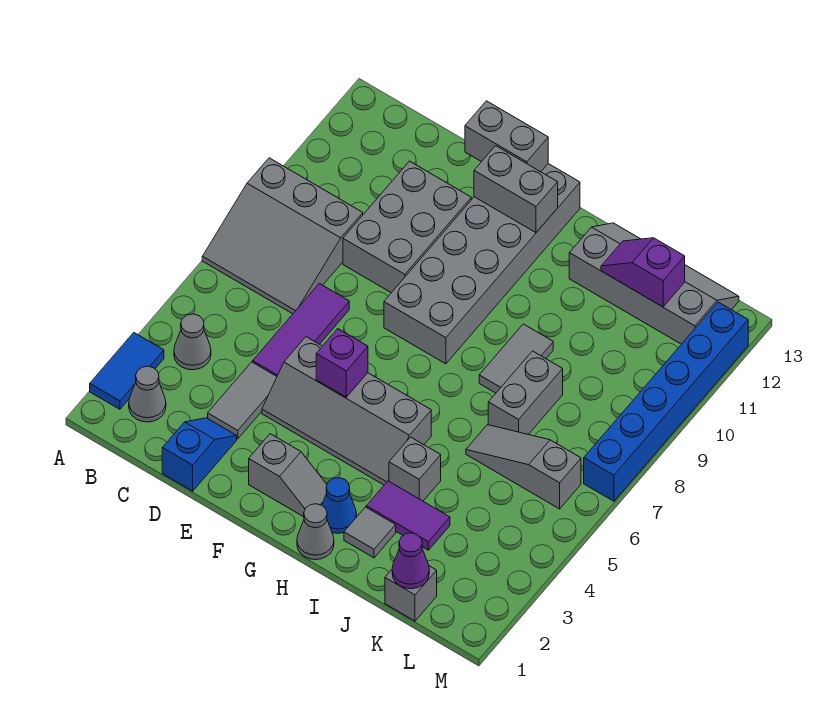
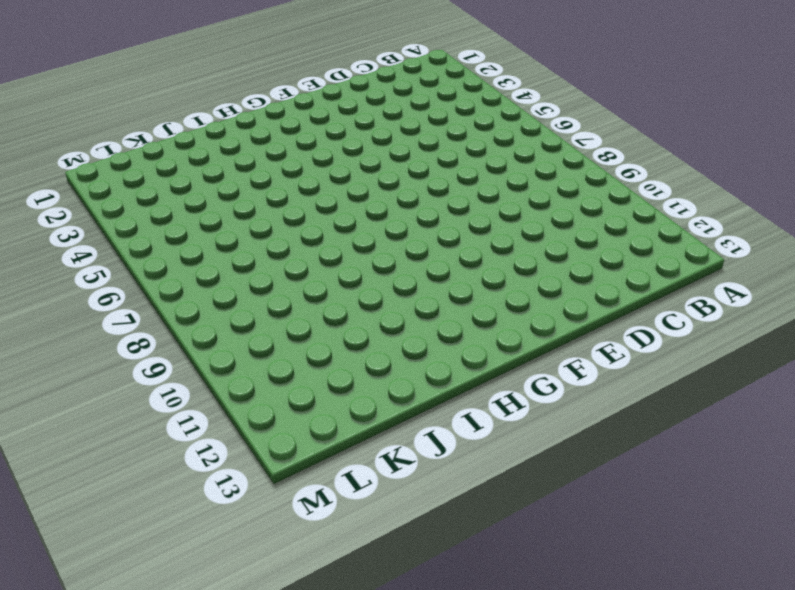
none -> blue tile A2:A3 level 1
none -> grey slope A7:C9 level 1 top 9
none -> grey cone B2 level 1

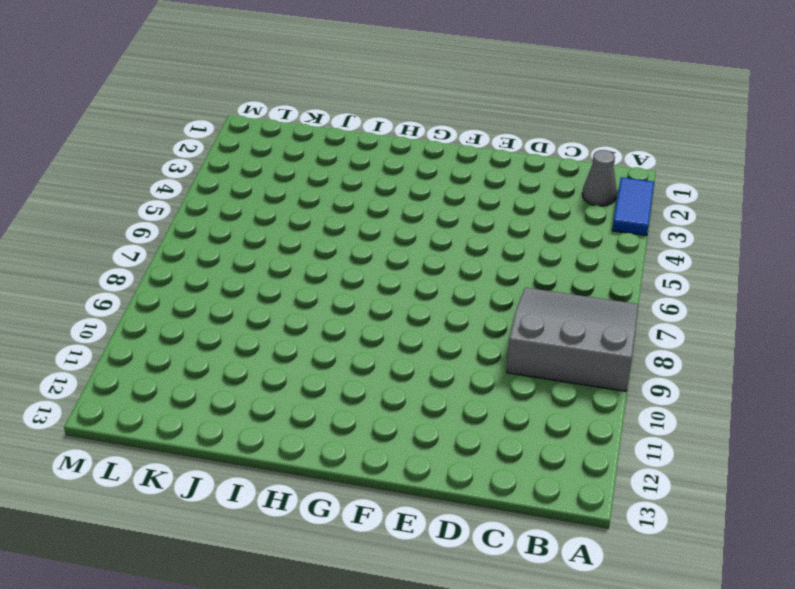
none -> grey cone B4 level 1
none -> blue slope D1:D2 level 1 top 1
none -> grey tile D3:D4 level 1

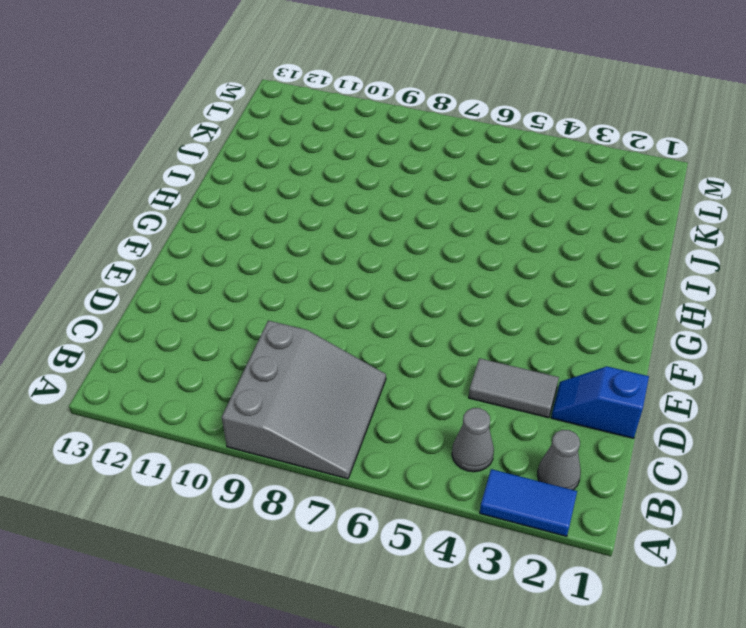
none -> purple tile D5:D7 level 1
none -> grey brick D9:E11 level 1
none -> grey slope E4:H5 level 1 top 5

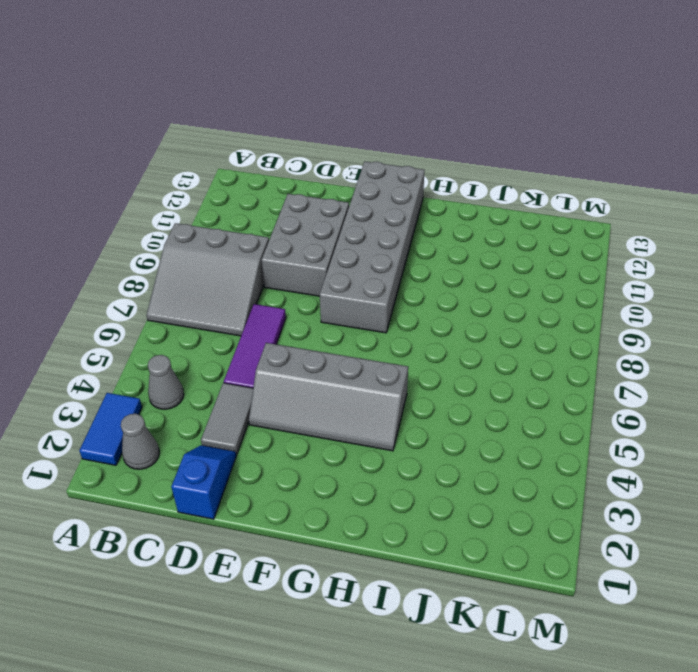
none -> grey slope F2:G2 level 1 top F
none -> grey cone H1 level 1
none -> blue cone H2 level 1

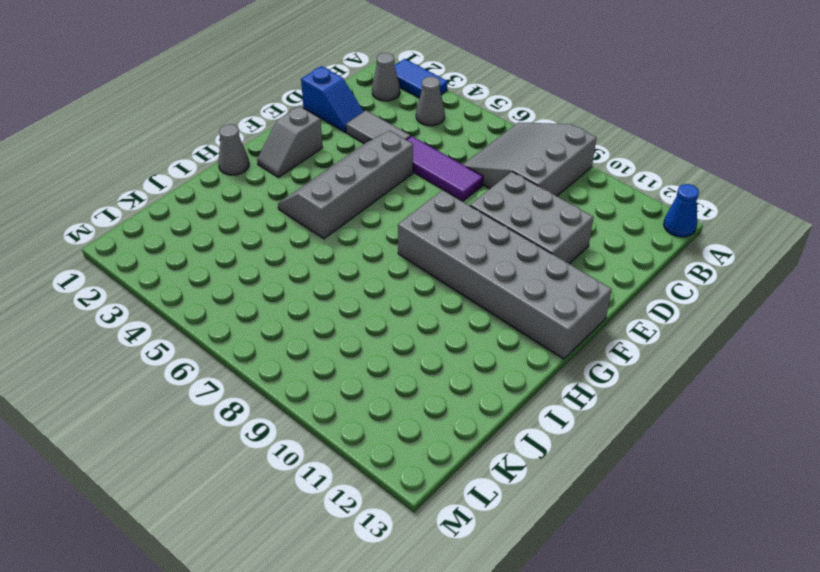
blue cone A13 level 1 -> blue cone H2 level 1
none -> grey tile I2 level 1
none -> purple tile I3:J3 level 1
none -> grey brick I4 level 1

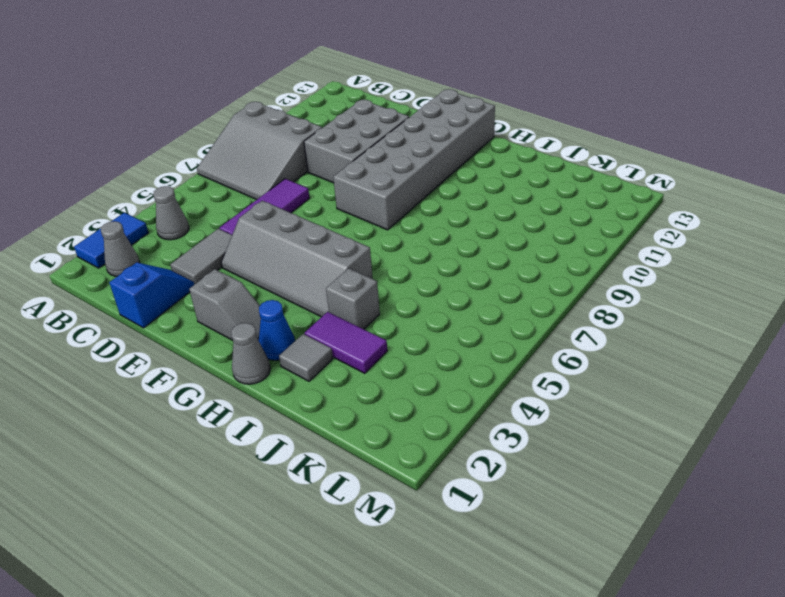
none -> grey tile I8:I9 level 1
none -> grey slope I12:L13 level 1 top 12
none -> grey slope J6:L6 level 1 top L

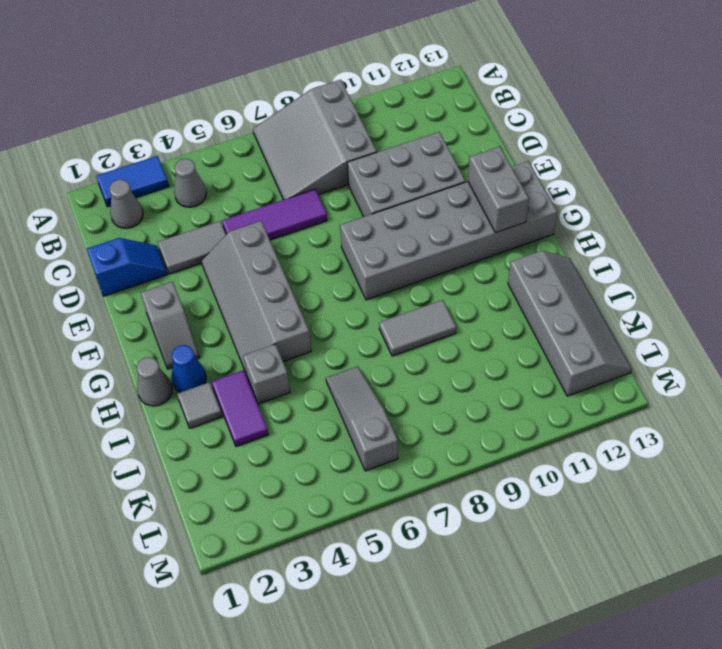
none -> grey brick J7:J8 level 1
none -> grey brick K1 level 1
none -> blue brick M7:M12 level 1

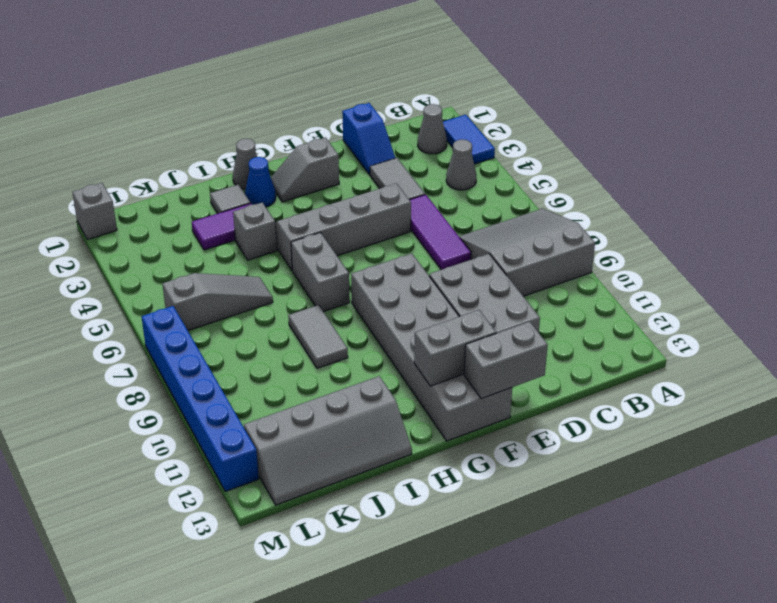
grey brick H6:H7 level 1 -> grey brick J7:J8 level 1
grey brick M1 level 1 -> grey brick K1 level 1
none -> purple brick F5 level 2
none -> purple slope J12:K12 level 2 top K
none -> purple cone K1 level 2

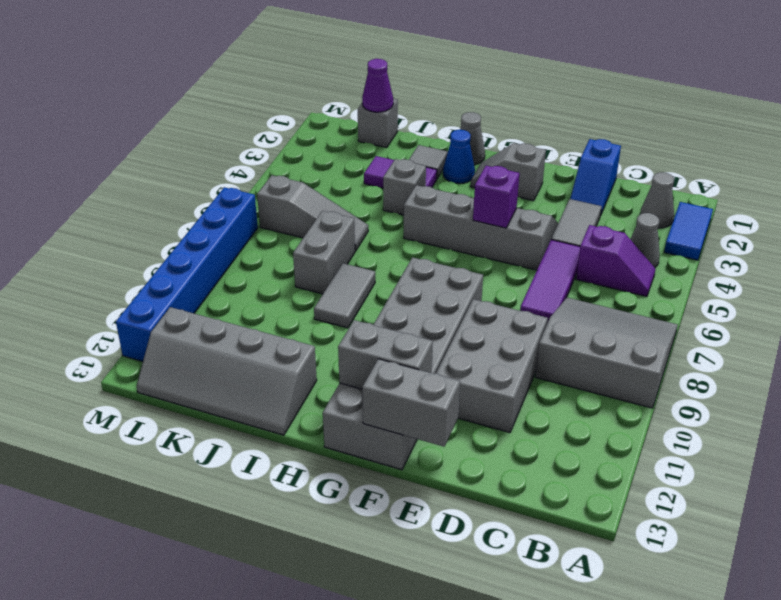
purple slope B5:C5 level 1 top C -> purple slope J12:K12 level 2 top K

* **EXERCISE DETAILS**:
How many lines in the listing above contain "purple"? Give only the number.

* **RESPONSE TO THIS TASK**:
6